### Your objective:
Scan the material for the string "features" and copy out every line in which it occurs.
━━━ Dataset records
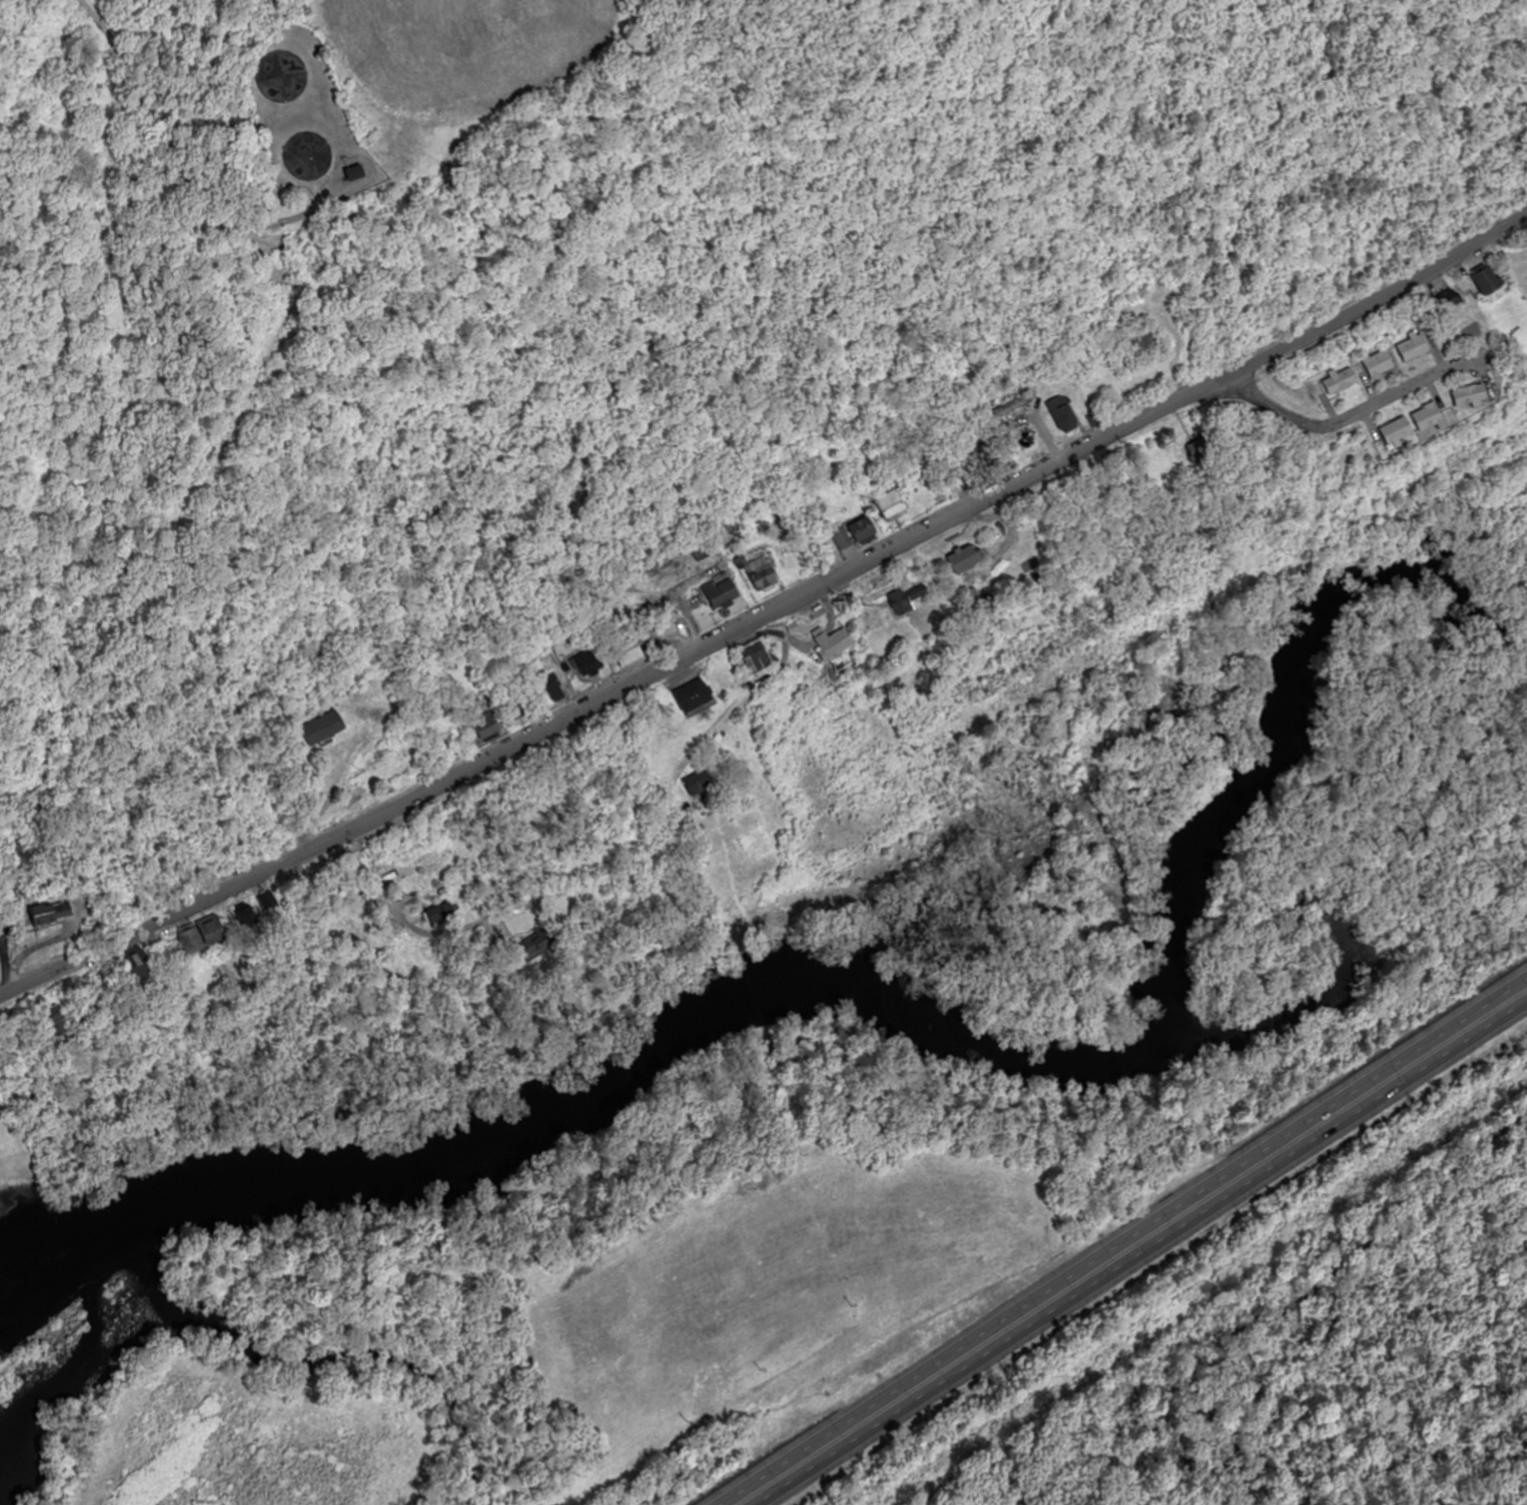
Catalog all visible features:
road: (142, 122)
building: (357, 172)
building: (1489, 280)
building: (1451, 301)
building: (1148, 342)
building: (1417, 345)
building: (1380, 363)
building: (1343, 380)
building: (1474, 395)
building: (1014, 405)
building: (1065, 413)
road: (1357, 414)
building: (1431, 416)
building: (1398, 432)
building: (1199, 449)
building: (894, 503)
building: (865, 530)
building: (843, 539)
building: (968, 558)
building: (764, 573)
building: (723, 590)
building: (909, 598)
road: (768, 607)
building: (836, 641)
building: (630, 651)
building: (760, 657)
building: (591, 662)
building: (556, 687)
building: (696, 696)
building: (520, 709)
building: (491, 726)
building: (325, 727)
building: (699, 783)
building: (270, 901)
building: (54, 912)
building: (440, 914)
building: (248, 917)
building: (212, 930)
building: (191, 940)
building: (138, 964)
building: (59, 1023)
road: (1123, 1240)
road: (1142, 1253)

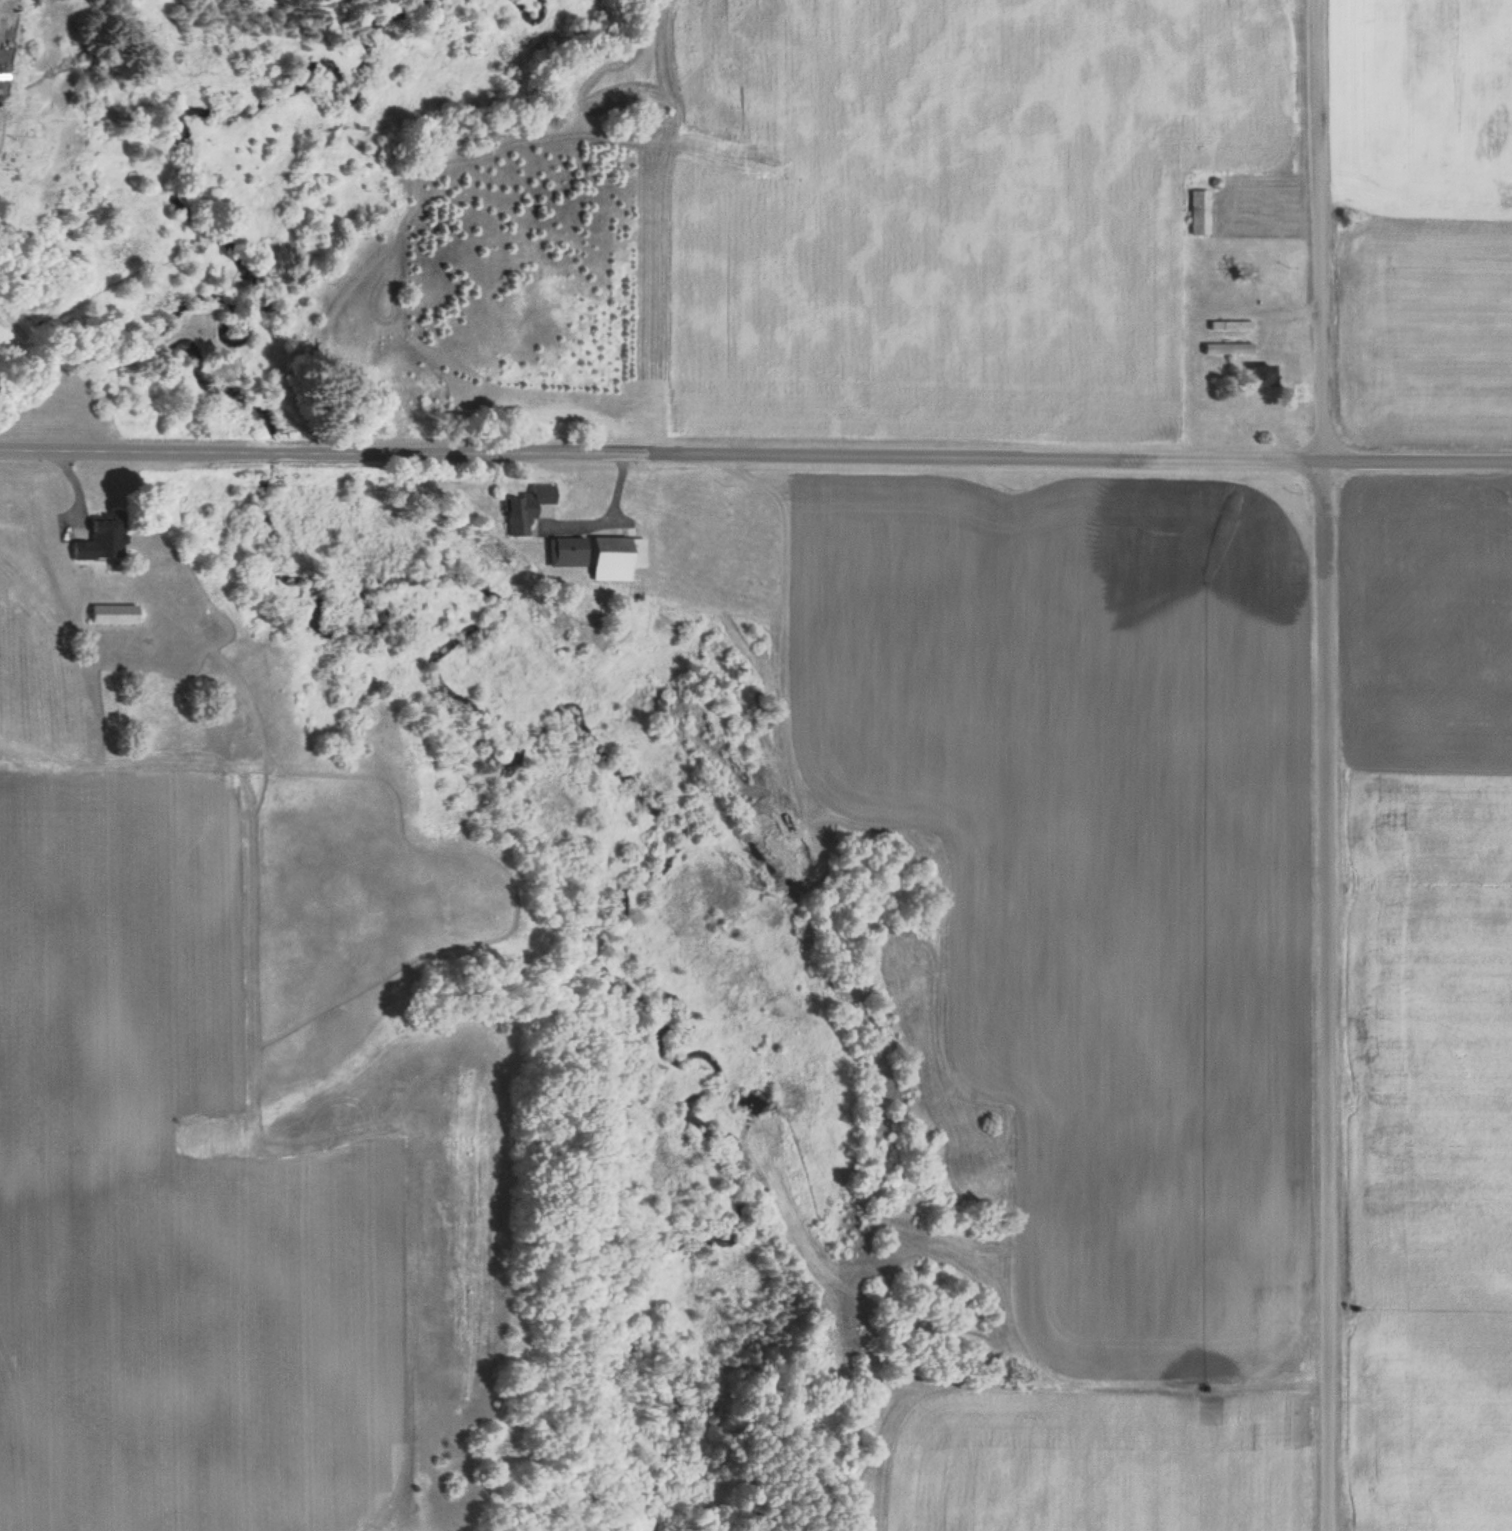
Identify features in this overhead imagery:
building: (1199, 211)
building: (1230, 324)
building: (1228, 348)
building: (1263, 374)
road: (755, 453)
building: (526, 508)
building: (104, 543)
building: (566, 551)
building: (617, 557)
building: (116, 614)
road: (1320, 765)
━━━━━━
### Exercise response:
Catalog all visible features:
Identify features in this overhead imagery:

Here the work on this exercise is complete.